▽
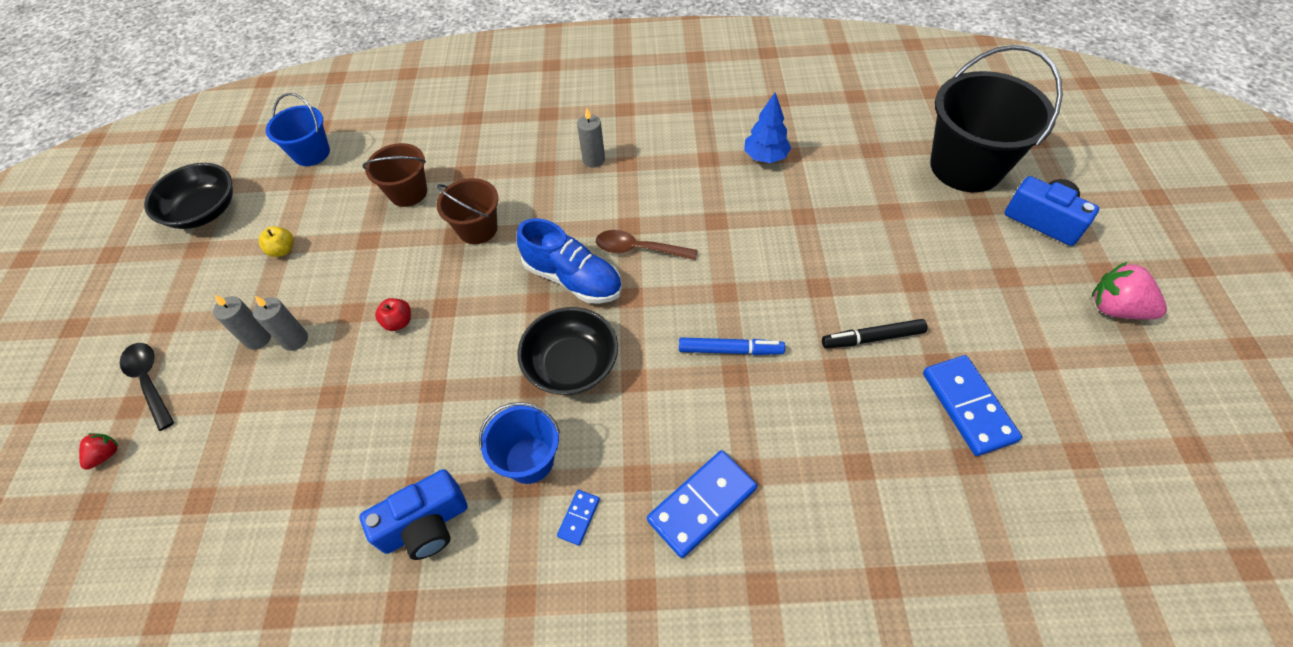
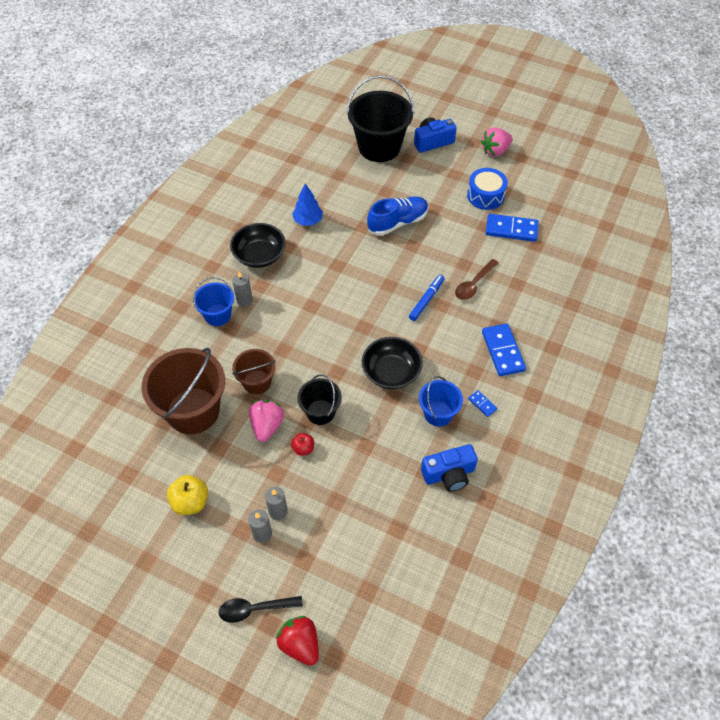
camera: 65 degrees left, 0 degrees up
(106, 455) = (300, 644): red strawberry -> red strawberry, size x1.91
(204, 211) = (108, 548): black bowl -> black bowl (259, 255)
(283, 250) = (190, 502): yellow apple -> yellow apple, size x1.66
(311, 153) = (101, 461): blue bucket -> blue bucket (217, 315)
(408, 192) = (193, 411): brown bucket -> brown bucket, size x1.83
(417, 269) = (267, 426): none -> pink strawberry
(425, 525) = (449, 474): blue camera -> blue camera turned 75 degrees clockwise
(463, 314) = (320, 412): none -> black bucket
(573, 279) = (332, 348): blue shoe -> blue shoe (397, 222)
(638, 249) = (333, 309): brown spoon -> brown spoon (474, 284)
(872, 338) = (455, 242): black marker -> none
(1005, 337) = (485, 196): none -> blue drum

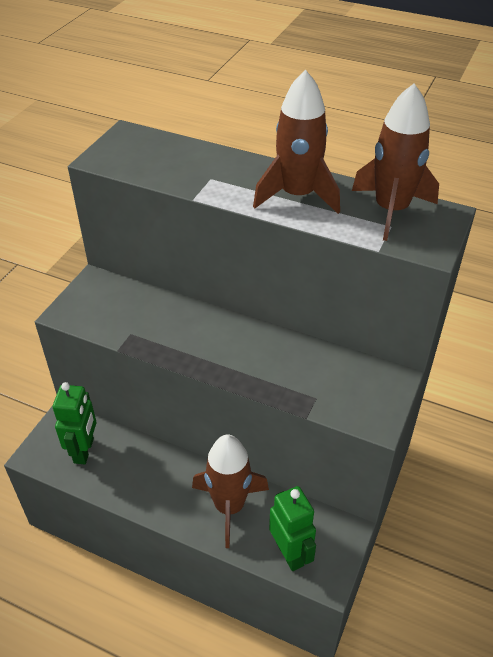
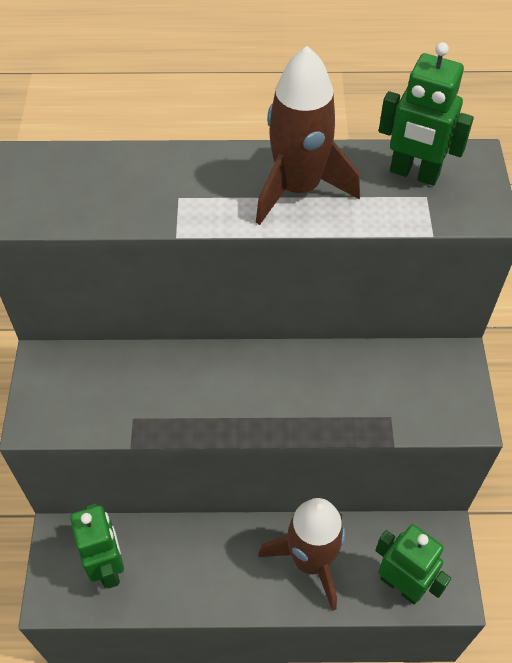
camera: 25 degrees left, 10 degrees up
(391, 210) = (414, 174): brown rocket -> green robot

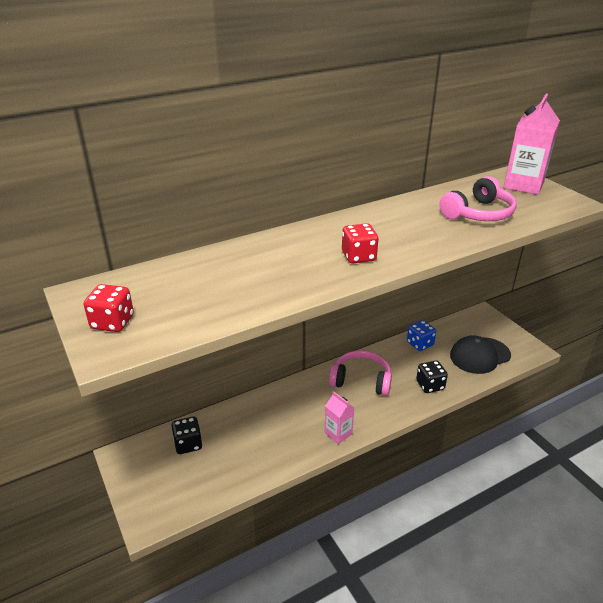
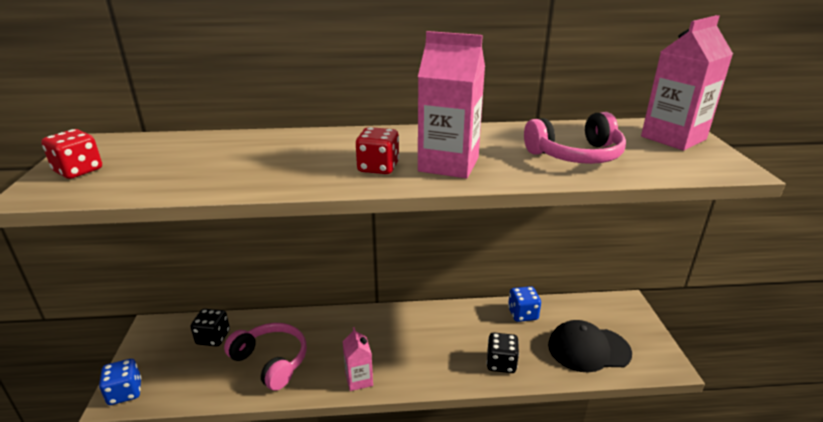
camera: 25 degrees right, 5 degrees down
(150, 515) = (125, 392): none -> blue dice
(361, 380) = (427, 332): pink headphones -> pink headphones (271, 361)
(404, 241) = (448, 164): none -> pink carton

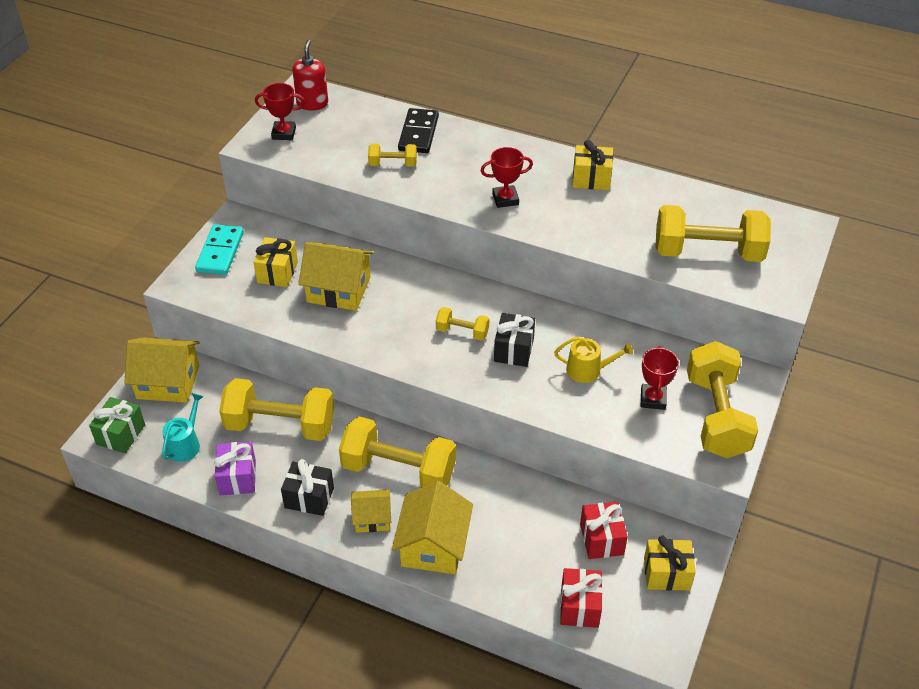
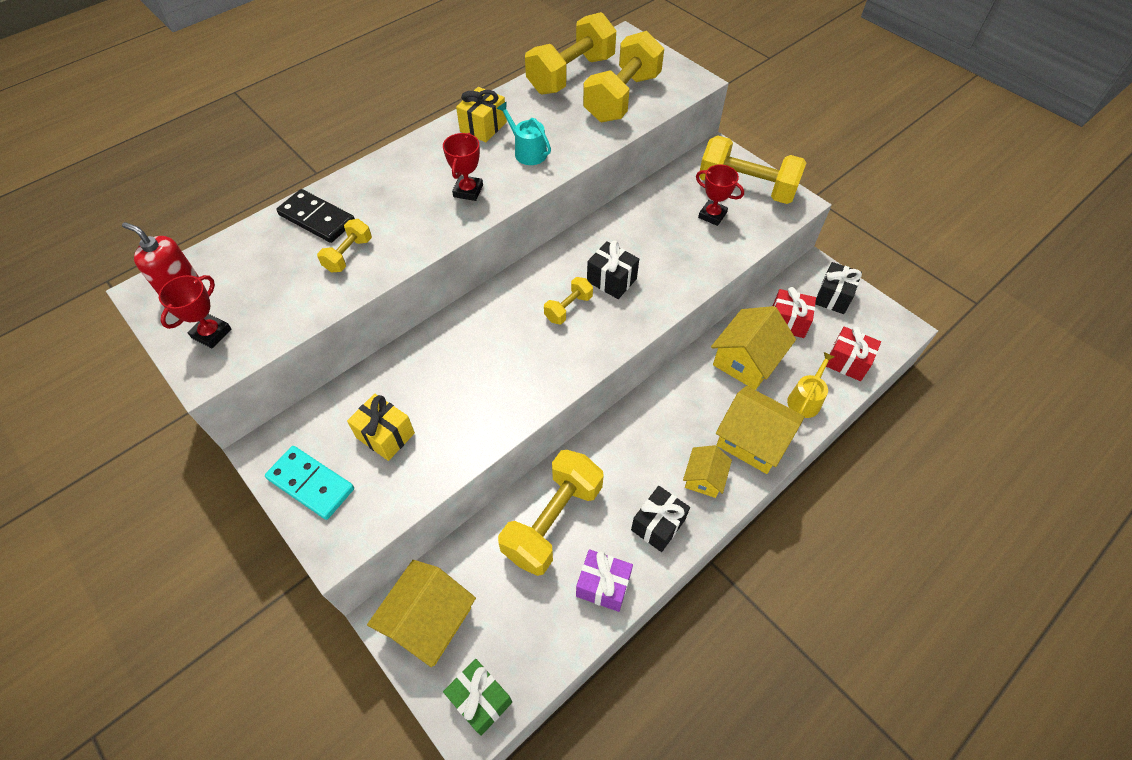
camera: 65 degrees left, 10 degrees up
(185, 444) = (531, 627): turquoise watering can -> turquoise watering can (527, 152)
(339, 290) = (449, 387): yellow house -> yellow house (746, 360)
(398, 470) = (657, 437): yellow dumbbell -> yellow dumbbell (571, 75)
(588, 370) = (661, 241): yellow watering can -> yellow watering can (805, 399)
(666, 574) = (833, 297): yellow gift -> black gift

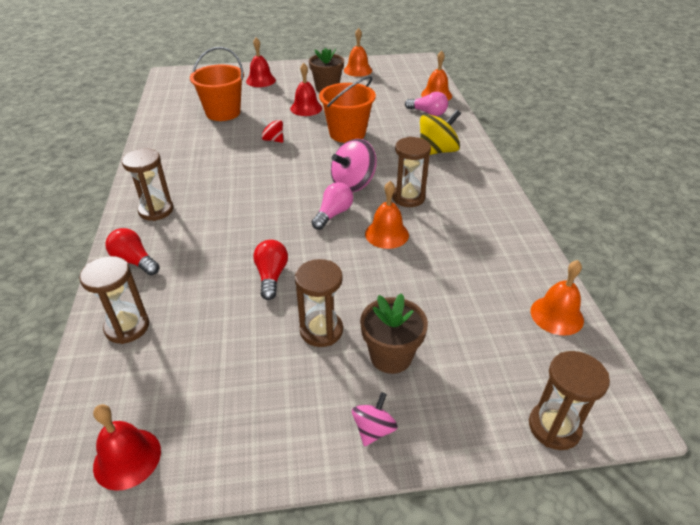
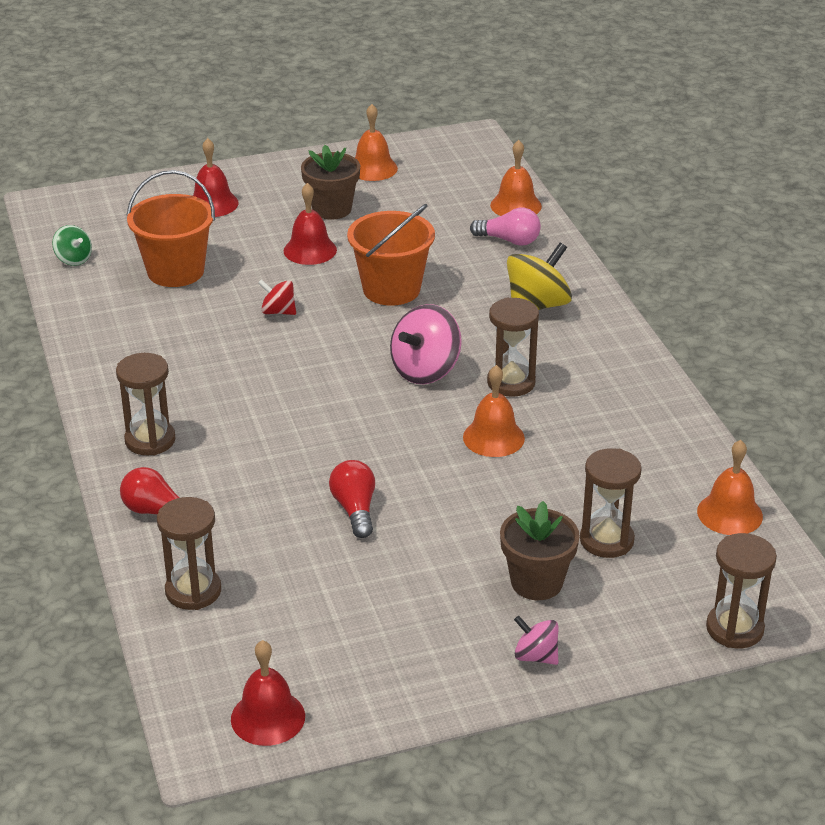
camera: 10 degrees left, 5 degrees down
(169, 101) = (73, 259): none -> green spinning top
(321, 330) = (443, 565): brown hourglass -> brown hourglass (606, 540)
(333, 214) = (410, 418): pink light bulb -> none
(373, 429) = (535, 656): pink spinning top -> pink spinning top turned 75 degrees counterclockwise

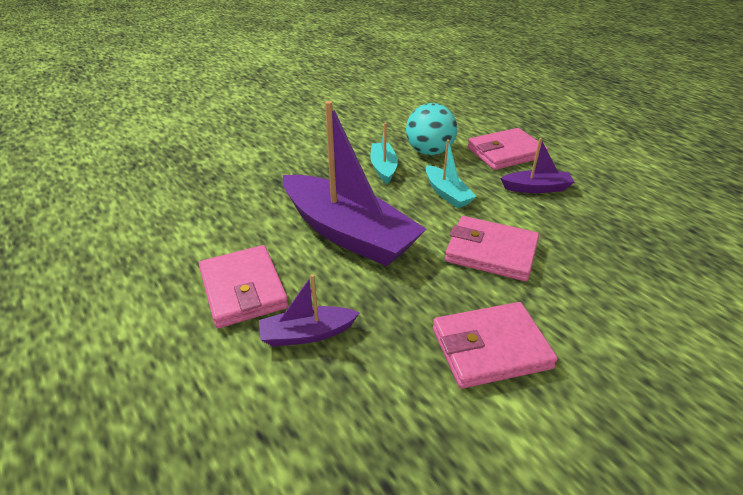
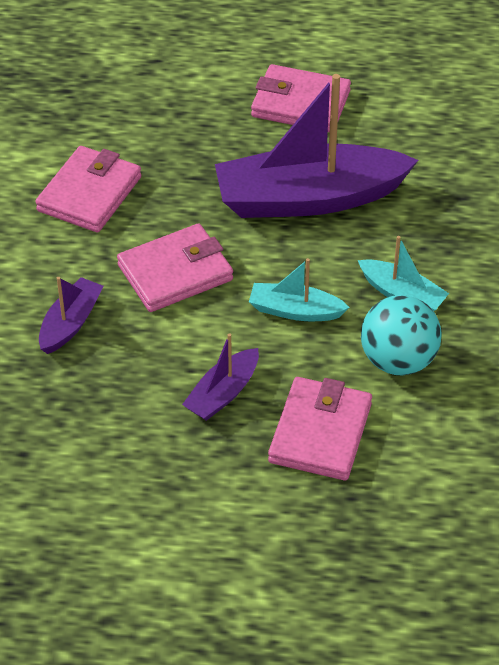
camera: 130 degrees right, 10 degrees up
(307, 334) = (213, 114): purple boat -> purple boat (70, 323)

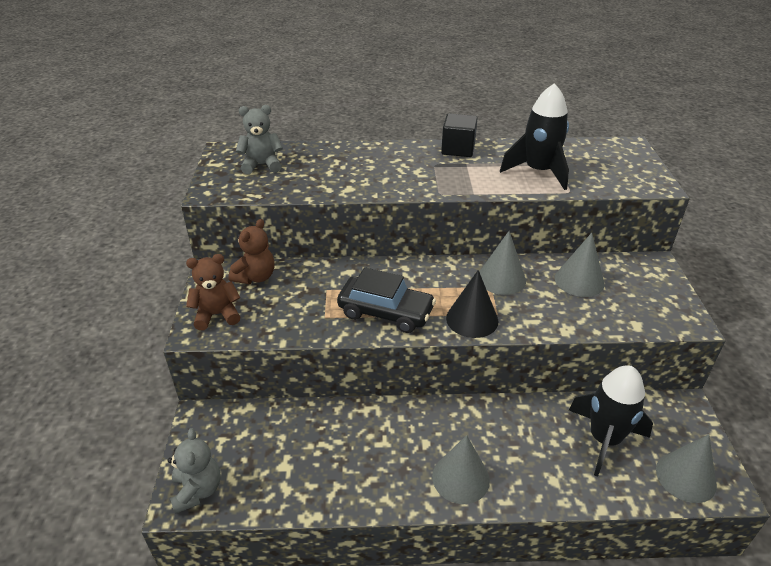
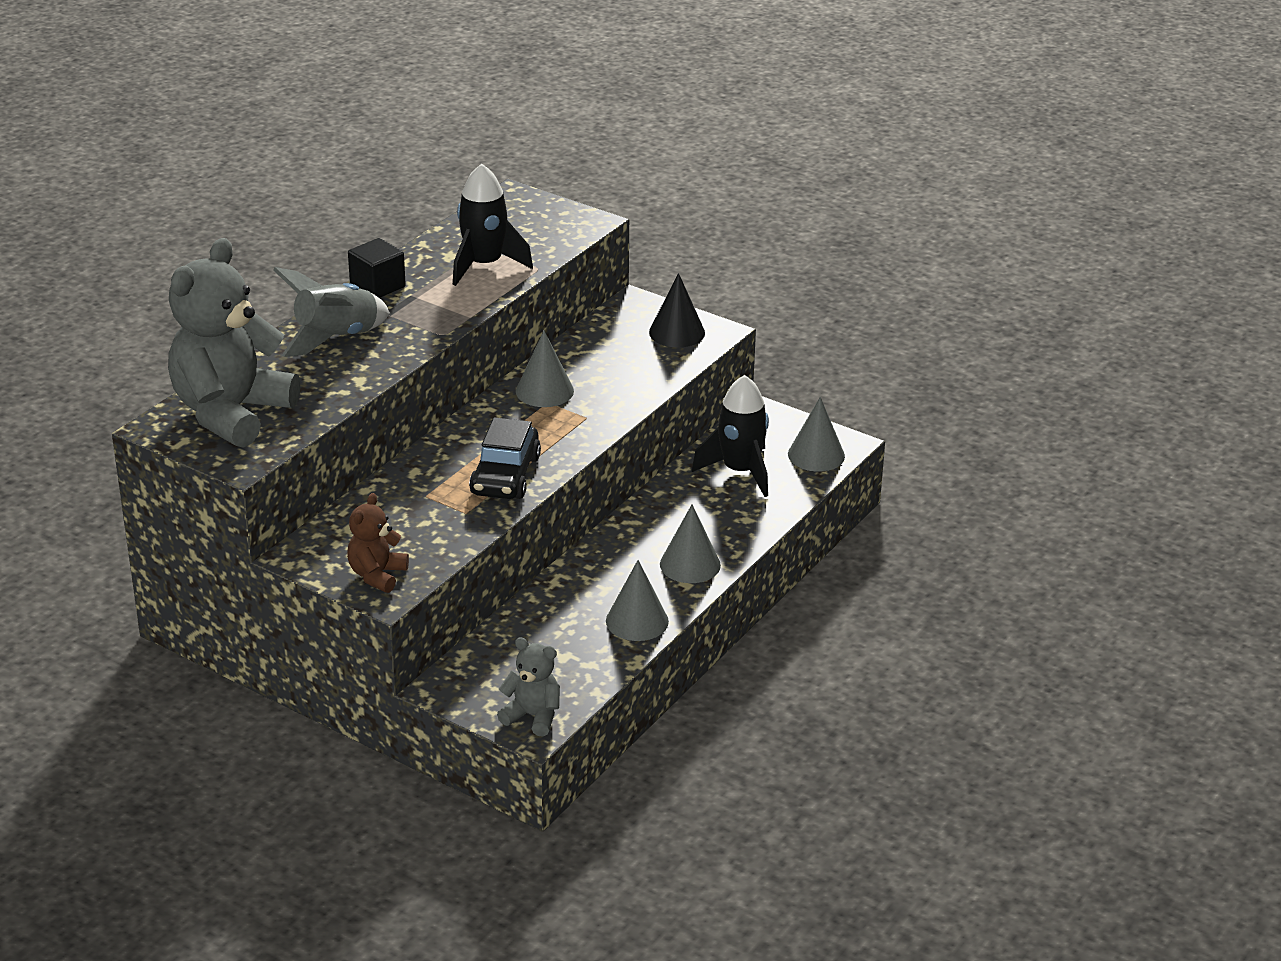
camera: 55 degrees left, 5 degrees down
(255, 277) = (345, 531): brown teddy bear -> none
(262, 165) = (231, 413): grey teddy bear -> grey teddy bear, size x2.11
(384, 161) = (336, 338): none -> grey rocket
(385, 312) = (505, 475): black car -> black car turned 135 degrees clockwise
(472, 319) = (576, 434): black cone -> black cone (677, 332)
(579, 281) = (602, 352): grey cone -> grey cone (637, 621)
△
### Work to complete
Please restate exactly the lines from the one containing "(169, 101) = (73, 259): none" down to the end of the material, both ends kept, and do not include the pictures.

### Final answer
(169, 101) = (73, 259): none -> green spinning top
(321, 330) = (443, 565): brown hourglass -> brown hourglass (606, 540)
(333, 214) = (410, 418): pink light bulb -> none
(373, 429) = (535, 656): pink spinning top -> pink spinning top turned 75 degrees counterclockwise

camera: 130 degrees right, 10 degrees up
(307, 334) = (213, 114): purple boat -> purple boat (70, 323)

camera: 55 degrees left, 5 degrees down
(255, 277) = (345, 531): brown teddy bear -> none
(262, 165) = (231, 413): grey teddy bear -> grey teddy bear, size x2.11
(384, 161) = (336, 338): none -> grey rocket
(385, 312) = (505, 475): black car -> black car turned 135 degrees clockwise
(472, 319) = (576, 434): black cone -> black cone (677, 332)
(579, 281) = (602, 352): grey cone -> grey cone (637, 621)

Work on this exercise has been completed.